Goal of the exercise: Match on the string "purple" in the entries below and return every matching line.

-- Input for this task follows --

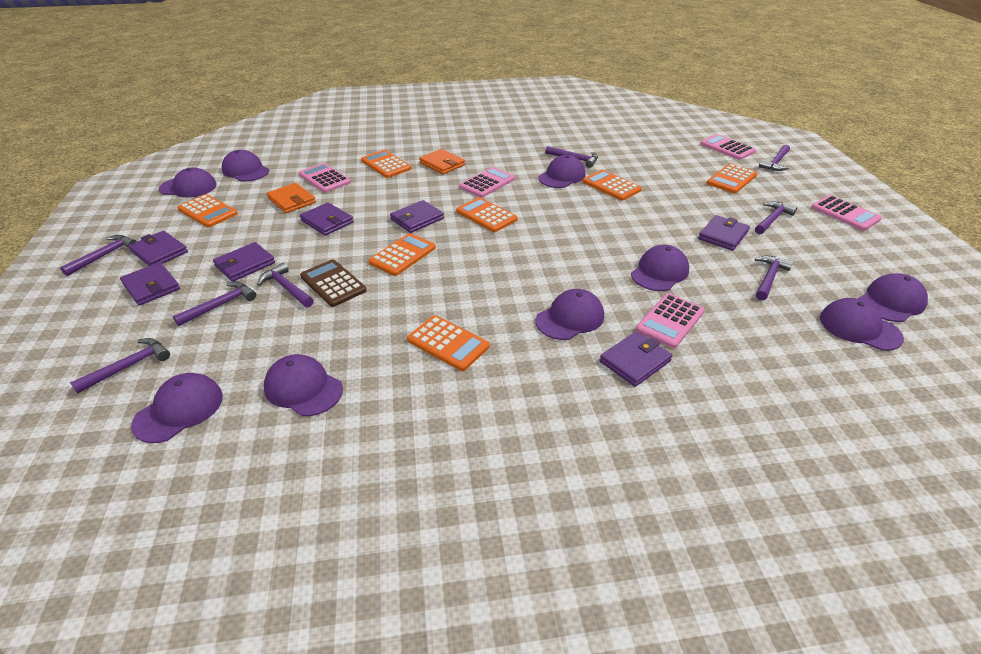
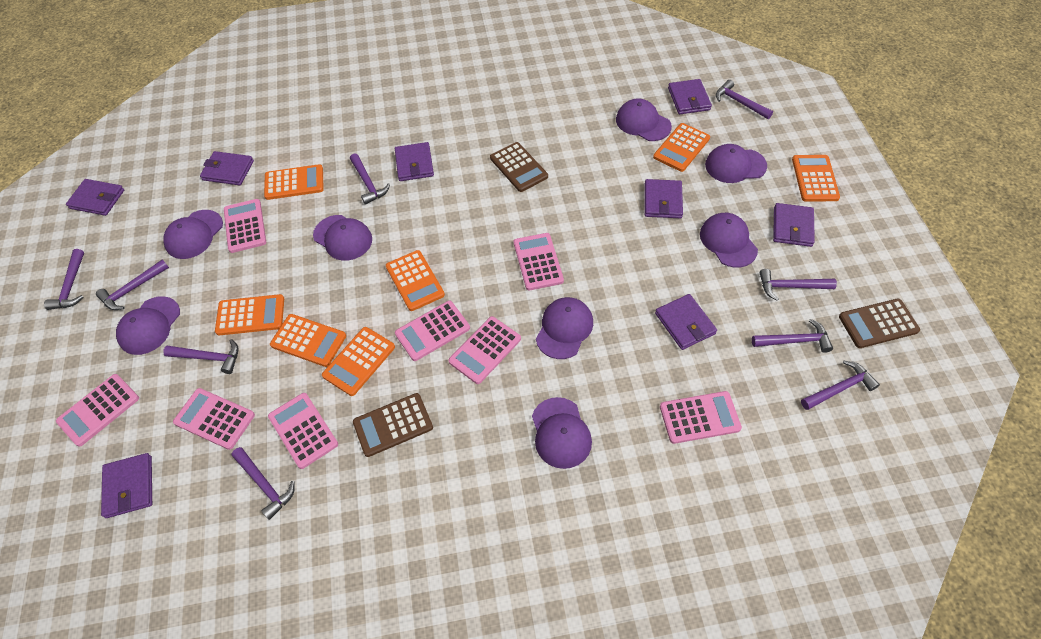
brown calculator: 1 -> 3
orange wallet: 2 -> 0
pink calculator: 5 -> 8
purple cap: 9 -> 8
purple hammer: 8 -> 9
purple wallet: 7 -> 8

-- Input for this task concluded --
-- Input for this task follows --

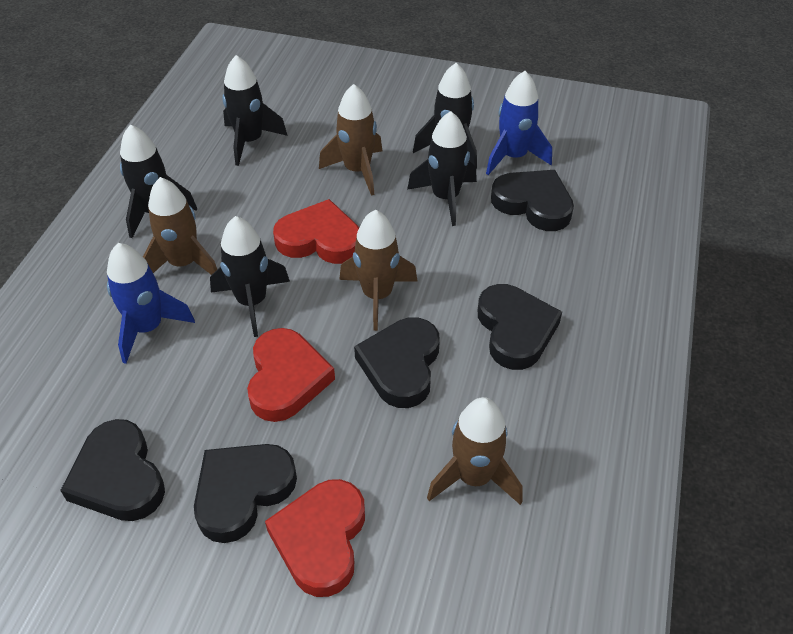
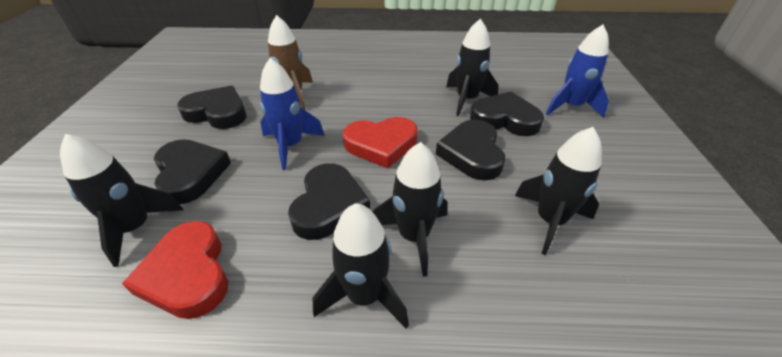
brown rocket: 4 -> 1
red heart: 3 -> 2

-- Input for this task concluded --

Output for this exercise:
purple cap: 9 -> 8
purple hammer: 8 -> 9
purple wallet: 7 -> 8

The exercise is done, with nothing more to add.